*Exercise brief*.
Scan the records below for the line with "R2: 150k (D1, G7) -> 150k (AGND, G7)" and the line with "C14: 68nF (GND, VSW) -> 68nF (3V3, GND)". Repeat those two lines and every line between them exactly, and nothing else.

= = = = =

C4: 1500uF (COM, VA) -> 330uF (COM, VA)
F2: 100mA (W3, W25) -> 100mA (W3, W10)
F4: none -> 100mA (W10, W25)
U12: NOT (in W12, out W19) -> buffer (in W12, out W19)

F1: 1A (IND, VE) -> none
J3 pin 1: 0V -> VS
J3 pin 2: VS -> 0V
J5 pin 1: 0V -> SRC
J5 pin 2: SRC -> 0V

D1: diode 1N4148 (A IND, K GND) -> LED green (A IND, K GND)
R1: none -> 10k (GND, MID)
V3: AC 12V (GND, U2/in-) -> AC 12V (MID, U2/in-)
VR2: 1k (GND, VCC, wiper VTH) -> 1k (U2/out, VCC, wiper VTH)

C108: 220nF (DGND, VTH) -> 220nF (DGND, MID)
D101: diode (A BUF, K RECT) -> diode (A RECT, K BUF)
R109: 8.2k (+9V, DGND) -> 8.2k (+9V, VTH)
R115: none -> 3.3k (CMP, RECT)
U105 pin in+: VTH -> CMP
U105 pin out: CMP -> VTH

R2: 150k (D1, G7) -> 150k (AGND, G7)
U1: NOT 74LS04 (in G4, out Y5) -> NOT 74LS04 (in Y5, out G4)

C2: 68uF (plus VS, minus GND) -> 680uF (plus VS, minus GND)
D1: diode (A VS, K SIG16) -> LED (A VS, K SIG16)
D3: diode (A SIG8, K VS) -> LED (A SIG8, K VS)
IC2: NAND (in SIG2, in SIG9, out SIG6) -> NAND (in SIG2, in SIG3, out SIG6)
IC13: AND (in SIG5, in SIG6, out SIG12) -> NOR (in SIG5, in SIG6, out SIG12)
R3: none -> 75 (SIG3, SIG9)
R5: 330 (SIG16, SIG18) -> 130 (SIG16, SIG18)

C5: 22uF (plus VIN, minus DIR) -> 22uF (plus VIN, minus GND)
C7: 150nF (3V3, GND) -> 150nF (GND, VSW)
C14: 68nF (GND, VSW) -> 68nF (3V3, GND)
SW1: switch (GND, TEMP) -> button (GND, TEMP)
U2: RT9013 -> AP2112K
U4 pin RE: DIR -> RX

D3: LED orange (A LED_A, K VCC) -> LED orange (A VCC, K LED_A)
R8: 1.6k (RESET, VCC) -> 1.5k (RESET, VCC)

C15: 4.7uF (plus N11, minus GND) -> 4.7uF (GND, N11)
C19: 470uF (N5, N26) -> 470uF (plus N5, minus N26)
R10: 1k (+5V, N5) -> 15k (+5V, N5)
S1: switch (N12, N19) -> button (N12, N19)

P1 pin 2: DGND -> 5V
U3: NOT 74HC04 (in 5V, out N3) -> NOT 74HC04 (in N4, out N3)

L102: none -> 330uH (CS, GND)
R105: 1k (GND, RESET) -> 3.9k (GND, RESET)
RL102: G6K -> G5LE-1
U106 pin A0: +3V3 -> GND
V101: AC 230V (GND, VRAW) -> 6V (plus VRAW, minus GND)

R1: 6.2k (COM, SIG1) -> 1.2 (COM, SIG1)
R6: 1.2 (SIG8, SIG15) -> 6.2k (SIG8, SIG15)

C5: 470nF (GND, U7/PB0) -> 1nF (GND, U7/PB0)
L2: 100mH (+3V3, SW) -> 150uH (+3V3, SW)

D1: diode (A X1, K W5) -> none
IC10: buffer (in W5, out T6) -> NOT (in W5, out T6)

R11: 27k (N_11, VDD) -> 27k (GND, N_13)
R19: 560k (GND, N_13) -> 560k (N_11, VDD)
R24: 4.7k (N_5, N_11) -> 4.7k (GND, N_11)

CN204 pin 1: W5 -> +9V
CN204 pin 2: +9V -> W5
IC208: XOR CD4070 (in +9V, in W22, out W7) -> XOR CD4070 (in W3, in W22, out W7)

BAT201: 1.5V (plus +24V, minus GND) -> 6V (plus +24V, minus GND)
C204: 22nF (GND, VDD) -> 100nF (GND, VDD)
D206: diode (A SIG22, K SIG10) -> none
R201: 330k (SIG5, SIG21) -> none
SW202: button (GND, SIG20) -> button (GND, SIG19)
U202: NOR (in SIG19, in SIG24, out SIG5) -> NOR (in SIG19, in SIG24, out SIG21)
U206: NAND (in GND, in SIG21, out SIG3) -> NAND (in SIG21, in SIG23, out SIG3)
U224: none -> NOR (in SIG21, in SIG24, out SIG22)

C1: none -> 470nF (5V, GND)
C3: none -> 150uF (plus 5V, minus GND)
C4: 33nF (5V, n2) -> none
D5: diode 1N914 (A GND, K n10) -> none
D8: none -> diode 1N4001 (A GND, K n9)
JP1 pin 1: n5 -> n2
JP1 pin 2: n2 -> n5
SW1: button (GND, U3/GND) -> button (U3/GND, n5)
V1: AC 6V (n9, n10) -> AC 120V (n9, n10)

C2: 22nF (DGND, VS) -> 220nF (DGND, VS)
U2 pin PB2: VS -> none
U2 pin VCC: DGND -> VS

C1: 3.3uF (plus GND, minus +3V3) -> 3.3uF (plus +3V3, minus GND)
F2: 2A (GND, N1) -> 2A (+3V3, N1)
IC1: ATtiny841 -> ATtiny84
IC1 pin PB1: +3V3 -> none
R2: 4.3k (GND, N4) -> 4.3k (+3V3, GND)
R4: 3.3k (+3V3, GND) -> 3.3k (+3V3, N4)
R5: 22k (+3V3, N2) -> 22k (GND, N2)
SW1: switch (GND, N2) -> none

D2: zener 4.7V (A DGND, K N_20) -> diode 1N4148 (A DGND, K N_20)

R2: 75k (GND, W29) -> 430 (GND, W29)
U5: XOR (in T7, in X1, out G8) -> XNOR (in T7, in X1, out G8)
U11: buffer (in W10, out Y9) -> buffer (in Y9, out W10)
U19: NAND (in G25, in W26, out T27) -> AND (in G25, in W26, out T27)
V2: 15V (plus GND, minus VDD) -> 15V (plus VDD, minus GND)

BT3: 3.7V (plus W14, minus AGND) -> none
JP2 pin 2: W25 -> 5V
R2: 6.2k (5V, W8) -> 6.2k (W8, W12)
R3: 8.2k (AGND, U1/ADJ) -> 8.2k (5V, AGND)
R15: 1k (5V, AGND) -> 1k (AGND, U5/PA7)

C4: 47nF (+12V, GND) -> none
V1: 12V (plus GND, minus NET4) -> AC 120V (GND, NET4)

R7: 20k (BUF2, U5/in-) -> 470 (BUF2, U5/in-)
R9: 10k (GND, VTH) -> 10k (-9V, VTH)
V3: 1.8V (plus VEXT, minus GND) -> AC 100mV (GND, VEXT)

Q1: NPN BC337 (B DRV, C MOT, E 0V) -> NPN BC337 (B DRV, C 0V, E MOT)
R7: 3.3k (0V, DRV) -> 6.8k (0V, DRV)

= = = = =

*Worked solution*.
R2: 150k (D1, G7) -> 150k (AGND, G7)
U1: NOT 74LS04 (in G4, out Y5) -> NOT 74LS04 (in Y5, out G4)

C2: 68uF (plus VS, minus GND) -> 680uF (plus VS, minus GND)
D1: diode (A VS, K SIG16) -> LED (A VS, K SIG16)
D3: diode (A SIG8, K VS) -> LED (A SIG8, K VS)
IC2: NAND (in SIG2, in SIG9, out SIG6) -> NAND (in SIG2, in SIG3, out SIG6)
IC13: AND (in SIG5, in SIG6, out SIG12) -> NOR (in SIG5, in SIG6, out SIG12)
R3: none -> 75 (SIG3, SIG9)
R5: 330 (SIG16, SIG18) -> 130 (SIG16, SIG18)

C5: 22uF (plus VIN, minus DIR) -> 22uF (plus VIN, minus GND)
C7: 150nF (3V3, GND) -> 150nF (GND, VSW)
C14: 68nF (GND, VSW) -> 68nF (3V3, GND)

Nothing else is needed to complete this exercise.